Instructions to follow: Using the records below, copy out exactly the line that contains "Mask **vessel or" and every line that follows it, up to and including the last, and no others.

>> Begin Data for processing

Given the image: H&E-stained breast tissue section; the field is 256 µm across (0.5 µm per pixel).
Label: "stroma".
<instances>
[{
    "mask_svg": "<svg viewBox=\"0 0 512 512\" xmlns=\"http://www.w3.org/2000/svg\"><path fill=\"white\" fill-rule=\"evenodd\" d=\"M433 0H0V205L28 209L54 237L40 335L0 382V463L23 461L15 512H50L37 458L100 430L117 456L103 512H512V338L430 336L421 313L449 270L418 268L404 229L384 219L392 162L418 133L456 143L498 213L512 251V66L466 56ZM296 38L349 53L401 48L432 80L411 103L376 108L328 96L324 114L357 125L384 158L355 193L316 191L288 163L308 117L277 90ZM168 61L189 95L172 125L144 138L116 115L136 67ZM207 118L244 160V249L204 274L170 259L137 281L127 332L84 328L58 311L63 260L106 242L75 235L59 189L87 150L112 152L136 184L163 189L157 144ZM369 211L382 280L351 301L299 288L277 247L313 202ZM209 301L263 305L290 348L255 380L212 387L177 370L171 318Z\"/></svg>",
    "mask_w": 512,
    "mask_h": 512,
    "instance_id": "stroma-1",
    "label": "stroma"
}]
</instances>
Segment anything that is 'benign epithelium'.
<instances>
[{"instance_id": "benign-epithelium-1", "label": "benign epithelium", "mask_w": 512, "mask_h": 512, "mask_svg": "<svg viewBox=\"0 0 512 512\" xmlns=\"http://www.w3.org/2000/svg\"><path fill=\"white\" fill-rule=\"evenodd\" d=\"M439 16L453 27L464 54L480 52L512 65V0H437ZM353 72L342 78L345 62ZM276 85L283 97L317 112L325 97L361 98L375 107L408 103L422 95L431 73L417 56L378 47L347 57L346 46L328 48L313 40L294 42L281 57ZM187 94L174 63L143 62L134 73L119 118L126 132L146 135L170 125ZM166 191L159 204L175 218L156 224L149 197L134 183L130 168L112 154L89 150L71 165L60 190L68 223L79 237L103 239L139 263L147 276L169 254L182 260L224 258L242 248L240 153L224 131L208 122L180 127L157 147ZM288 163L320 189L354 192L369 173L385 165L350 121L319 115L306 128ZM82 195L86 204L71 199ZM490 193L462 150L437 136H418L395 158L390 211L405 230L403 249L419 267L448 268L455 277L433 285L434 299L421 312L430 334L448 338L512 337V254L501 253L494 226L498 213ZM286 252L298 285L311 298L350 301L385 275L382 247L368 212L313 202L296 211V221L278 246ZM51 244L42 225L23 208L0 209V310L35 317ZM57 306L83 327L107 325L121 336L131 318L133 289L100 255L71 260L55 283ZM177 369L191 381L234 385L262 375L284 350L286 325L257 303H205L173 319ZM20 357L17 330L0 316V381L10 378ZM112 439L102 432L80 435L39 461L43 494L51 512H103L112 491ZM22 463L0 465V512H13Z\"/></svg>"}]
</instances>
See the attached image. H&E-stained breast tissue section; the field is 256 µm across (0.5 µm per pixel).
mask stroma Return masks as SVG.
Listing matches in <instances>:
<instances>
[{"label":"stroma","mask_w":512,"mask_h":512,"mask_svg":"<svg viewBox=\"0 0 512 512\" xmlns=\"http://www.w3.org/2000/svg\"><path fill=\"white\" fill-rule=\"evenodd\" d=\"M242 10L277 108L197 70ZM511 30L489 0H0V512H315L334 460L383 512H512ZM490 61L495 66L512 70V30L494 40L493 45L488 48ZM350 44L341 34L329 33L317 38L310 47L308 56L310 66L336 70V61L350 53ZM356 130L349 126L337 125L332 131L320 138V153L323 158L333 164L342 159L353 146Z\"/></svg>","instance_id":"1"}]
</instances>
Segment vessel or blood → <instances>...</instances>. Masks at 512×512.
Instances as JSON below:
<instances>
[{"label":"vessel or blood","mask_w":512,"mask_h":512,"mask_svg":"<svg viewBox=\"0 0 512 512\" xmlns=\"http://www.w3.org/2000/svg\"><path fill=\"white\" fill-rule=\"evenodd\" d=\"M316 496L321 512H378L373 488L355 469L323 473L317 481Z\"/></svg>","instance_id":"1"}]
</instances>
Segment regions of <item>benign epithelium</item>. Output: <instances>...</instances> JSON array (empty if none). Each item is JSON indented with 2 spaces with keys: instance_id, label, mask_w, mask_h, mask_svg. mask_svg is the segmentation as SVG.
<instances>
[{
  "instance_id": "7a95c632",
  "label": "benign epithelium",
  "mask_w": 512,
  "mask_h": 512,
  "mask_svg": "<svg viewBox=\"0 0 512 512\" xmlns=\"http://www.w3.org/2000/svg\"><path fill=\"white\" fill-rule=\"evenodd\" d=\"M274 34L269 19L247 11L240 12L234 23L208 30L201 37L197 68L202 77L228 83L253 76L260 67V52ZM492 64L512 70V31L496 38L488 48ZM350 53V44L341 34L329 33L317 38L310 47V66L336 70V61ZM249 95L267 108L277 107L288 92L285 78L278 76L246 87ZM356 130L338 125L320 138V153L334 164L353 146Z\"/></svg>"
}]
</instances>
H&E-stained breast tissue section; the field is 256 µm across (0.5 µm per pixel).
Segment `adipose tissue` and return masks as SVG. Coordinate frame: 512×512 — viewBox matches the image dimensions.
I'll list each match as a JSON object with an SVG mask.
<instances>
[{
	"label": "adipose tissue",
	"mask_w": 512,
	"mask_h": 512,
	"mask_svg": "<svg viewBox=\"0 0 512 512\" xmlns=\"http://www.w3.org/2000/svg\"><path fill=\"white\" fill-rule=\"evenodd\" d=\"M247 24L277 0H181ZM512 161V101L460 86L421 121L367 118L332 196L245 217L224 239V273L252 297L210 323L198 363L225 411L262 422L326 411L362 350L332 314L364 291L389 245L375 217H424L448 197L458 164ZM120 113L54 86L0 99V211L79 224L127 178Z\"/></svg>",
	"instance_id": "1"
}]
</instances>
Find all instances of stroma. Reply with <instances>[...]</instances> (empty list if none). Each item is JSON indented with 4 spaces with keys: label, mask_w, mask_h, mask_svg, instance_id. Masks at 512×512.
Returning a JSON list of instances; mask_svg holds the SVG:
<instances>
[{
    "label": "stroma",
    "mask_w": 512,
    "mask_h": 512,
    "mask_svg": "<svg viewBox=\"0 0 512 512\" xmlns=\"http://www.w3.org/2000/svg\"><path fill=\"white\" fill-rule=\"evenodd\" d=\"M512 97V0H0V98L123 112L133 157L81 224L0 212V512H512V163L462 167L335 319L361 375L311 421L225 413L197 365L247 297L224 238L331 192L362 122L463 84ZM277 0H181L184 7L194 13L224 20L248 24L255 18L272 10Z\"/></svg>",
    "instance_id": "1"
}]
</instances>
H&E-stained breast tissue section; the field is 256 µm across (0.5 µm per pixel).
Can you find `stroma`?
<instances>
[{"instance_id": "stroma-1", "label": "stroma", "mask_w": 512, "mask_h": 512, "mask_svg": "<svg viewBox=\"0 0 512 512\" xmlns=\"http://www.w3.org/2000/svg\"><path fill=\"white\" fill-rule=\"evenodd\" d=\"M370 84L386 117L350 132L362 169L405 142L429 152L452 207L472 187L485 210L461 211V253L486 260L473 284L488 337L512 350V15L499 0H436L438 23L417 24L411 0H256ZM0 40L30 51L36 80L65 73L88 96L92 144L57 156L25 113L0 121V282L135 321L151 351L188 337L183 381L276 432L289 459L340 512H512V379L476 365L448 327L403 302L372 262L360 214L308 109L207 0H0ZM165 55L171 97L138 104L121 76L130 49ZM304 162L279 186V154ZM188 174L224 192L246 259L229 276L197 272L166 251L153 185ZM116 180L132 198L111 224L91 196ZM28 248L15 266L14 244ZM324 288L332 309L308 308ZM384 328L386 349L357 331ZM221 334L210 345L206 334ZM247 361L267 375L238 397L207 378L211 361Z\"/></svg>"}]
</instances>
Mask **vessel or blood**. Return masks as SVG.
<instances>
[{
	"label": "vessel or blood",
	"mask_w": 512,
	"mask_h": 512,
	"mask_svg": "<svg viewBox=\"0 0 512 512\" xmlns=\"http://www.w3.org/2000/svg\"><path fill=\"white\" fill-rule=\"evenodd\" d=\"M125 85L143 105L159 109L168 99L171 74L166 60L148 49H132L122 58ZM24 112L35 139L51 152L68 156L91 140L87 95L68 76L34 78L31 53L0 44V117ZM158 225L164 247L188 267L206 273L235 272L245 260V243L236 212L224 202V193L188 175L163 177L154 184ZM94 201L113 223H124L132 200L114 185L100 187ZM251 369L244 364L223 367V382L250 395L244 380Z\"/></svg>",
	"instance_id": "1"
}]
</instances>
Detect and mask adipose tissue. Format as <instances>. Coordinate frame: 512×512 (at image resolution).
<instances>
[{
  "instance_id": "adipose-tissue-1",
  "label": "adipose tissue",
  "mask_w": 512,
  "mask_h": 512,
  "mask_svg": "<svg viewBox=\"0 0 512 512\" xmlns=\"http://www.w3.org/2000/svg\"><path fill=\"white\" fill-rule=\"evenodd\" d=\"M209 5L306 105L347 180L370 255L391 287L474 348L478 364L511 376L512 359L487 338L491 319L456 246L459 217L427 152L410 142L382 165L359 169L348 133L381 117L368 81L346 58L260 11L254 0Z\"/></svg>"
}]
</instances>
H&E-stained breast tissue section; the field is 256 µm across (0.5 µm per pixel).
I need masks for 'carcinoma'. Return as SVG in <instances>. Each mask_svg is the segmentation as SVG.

>> End Data for processing

Problem solution:
Mask **vessel or blood**. Return masks as SVG.
<instances>
[{
	"label": "vessel or blood",
	"mask_w": 512,
	"mask_h": 512,
	"mask_svg": "<svg viewBox=\"0 0 512 512\" xmlns=\"http://www.w3.org/2000/svg\"><path fill=\"white\" fill-rule=\"evenodd\" d=\"M125 85L143 105L159 109L168 99L171 74L166 60L148 49H132L122 58ZM24 112L35 139L51 152L68 156L91 140L87 95L68 76L34 78L31 53L0 44V117ZM158 225L164 247L188 267L206 273L235 272L245 260V243L236 212L224 202V193L188 175L163 177L154 184ZM94 201L113 223H124L132 200L114 185L100 187ZM251 369L244 364L223 367V382L250 395L244 380Z\"/></svg>",
	"instance_id": "1"
}]
</instances>
Detect and mask adipose tissue. Format as <instances>. Coordinate frame: 512×512 (at image resolution).
<instances>
[{
  "instance_id": "adipose-tissue-1",
  "label": "adipose tissue",
  "mask_w": 512,
  "mask_h": 512,
  "mask_svg": "<svg viewBox=\"0 0 512 512\" xmlns=\"http://www.w3.org/2000/svg\"><path fill=\"white\" fill-rule=\"evenodd\" d=\"M209 5L306 105L347 180L370 255L391 287L474 348L478 364L511 376L512 359L487 338L491 319L456 246L459 217L427 152L410 142L382 165L359 169L348 133L381 117L368 81L346 58L260 11L254 0Z\"/></svg>"
}]
</instances>
H&E-stained breast tissue section; the field is 256 µm across (0.5 µm per pixel).
I need masks for 'carcinoma'. Return as SVG in <instances>. Each mask_svg is the segmentation as SVG.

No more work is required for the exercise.